# DATASET RECORDS
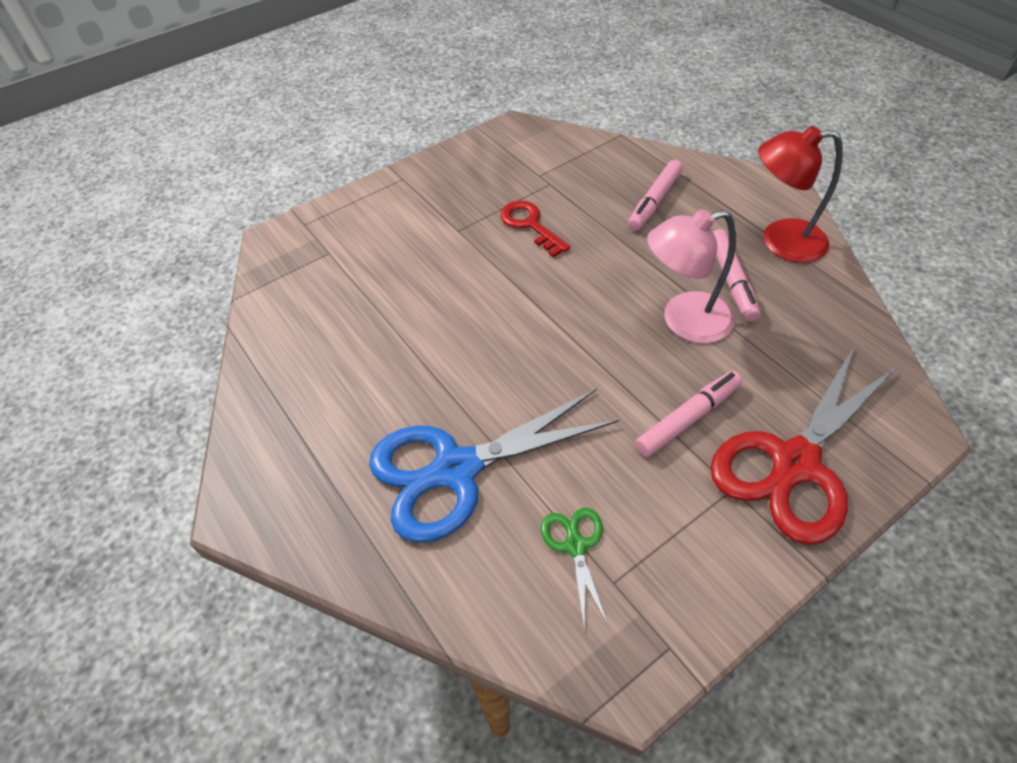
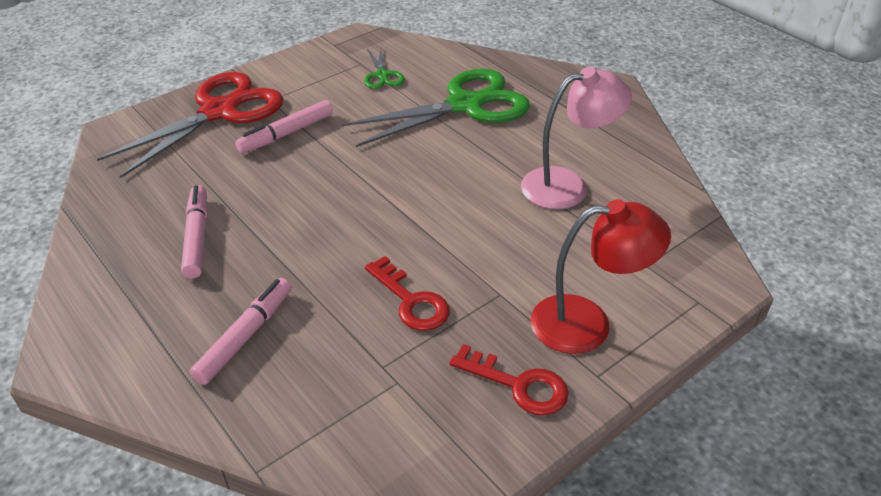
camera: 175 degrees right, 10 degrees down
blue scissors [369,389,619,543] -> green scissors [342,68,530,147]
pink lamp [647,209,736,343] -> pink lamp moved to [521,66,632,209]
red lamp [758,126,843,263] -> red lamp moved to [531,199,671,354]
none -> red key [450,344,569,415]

...

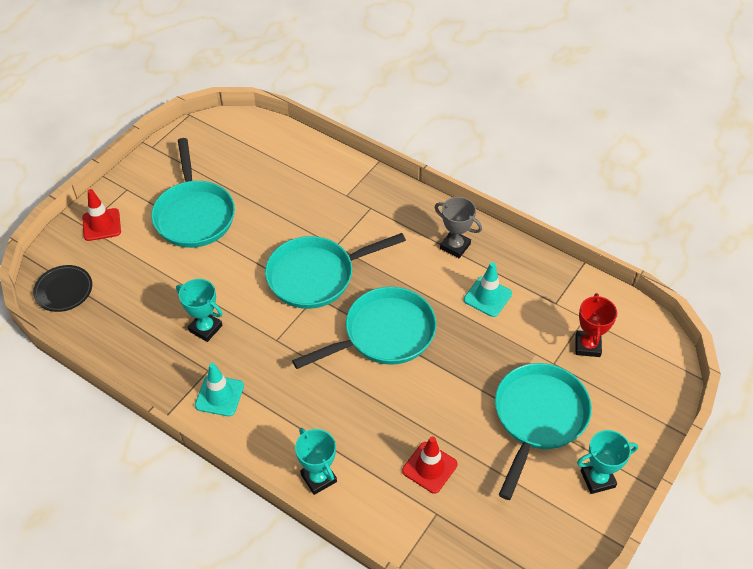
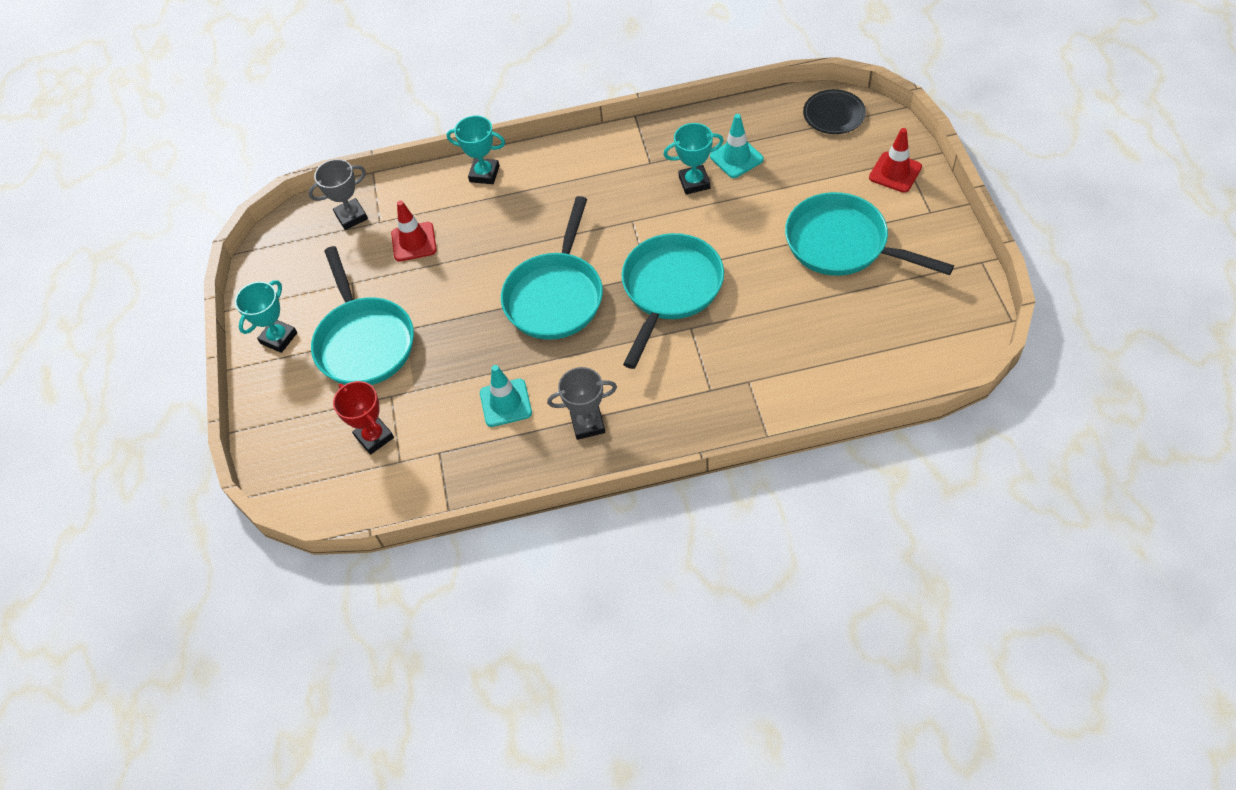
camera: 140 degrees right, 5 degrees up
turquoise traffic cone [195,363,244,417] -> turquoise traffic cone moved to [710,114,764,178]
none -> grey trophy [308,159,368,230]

# WORK ITEM
Take the lines above from the one containing "camera: 175 degrees right, 10 degrees down" down to the one containing "none -> red key [450,344,569,415]", and transcribe them exactly, both ends included.

# YOUR RESPONSE
camera: 175 degrees right, 10 degrees down
blue scissors [369,389,619,543] -> green scissors [342,68,530,147]
pink lamp [647,209,736,343] -> pink lamp moved to [521,66,632,209]
red lamp [758,126,843,263] -> red lamp moved to [531,199,671,354]
none -> red key [450,344,569,415]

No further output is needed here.